- WORK ORDER: Your job with the data below is to output exactly the lines from the one holding "black calculator [349,233,511,315]" down to the one holding "purple clock [626,282,751,449]", both included, and no others.

- DATA EXCERPTS:
————
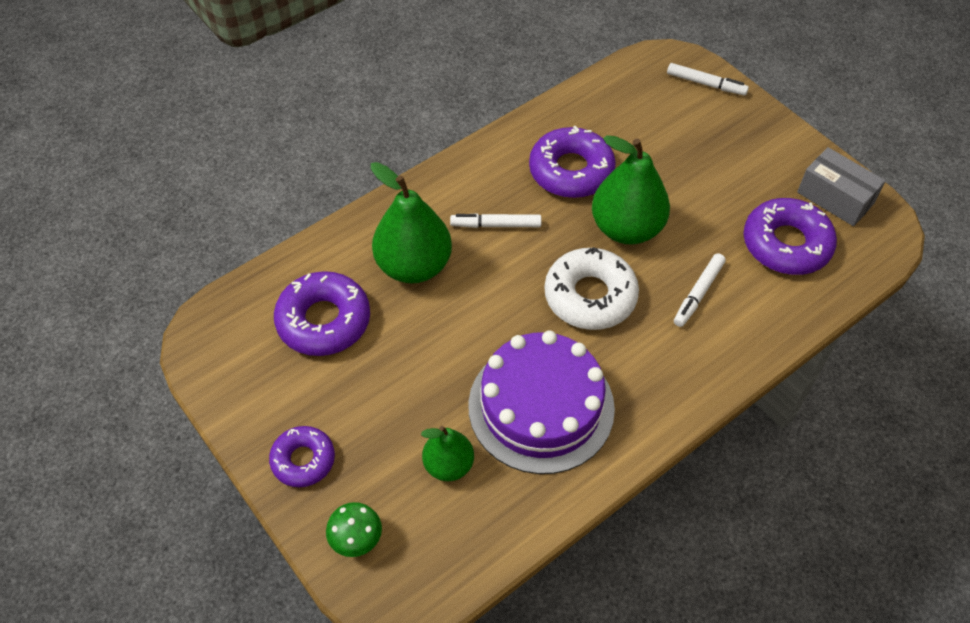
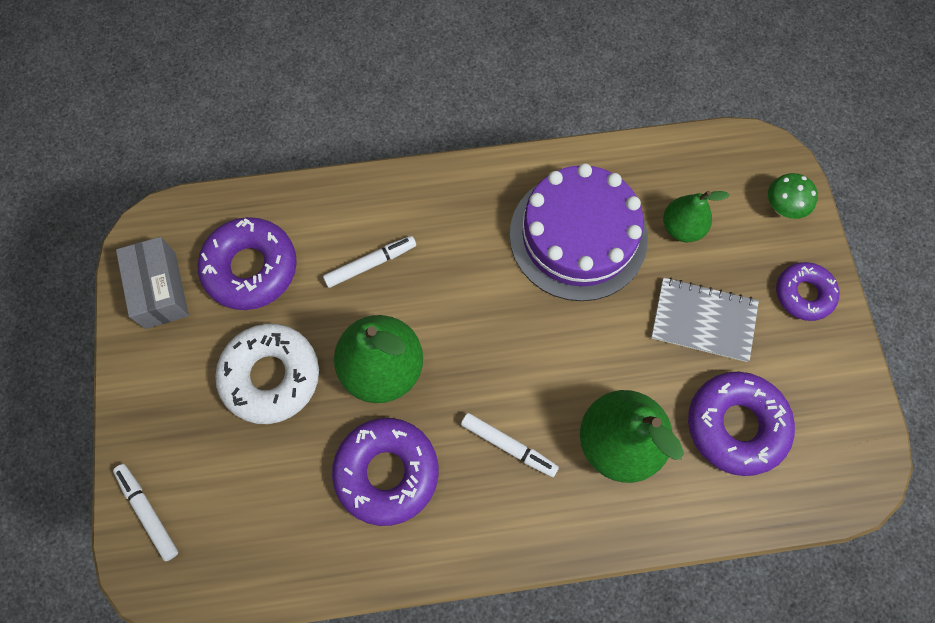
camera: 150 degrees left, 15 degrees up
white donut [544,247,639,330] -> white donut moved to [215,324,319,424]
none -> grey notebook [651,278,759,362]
————
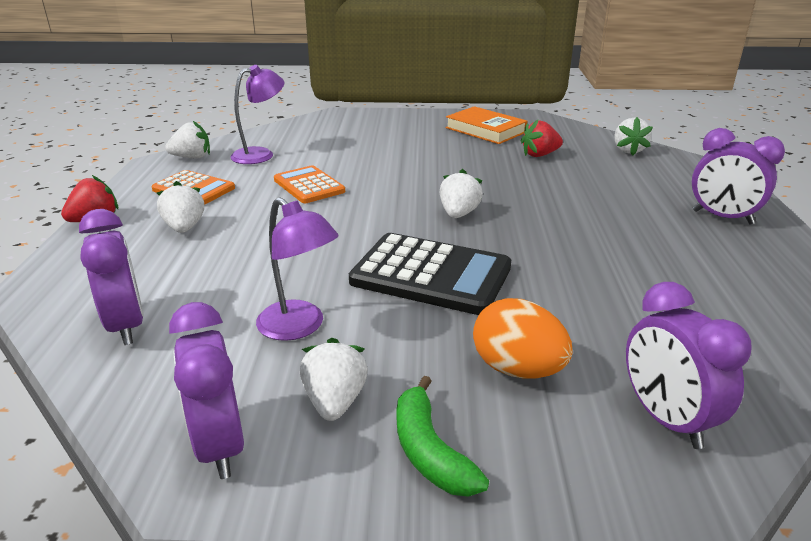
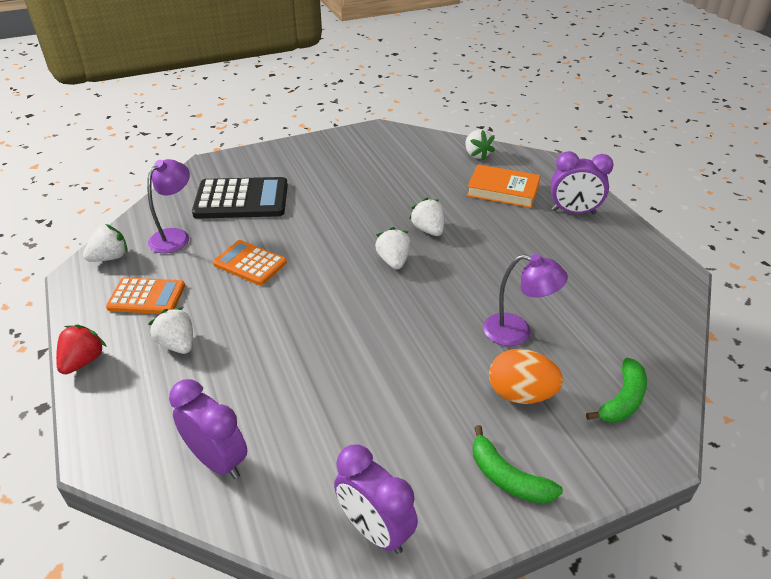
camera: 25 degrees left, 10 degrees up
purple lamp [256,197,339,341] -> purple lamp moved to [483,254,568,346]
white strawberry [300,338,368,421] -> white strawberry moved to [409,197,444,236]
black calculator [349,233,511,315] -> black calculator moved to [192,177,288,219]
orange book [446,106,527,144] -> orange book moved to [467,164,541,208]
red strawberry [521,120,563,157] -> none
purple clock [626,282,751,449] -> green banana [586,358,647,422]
————
- WRITTEN ANSWER:
black calculator [349,233,511,315] -> black calculator moved to [192,177,288,219]
orange book [446,106,527,144] -> orange book moved to [467,164,541,208]
red strawberry [521,120,563,157] -> none
purple clock [626,282,751,449] -> green banana [586,358,647,422]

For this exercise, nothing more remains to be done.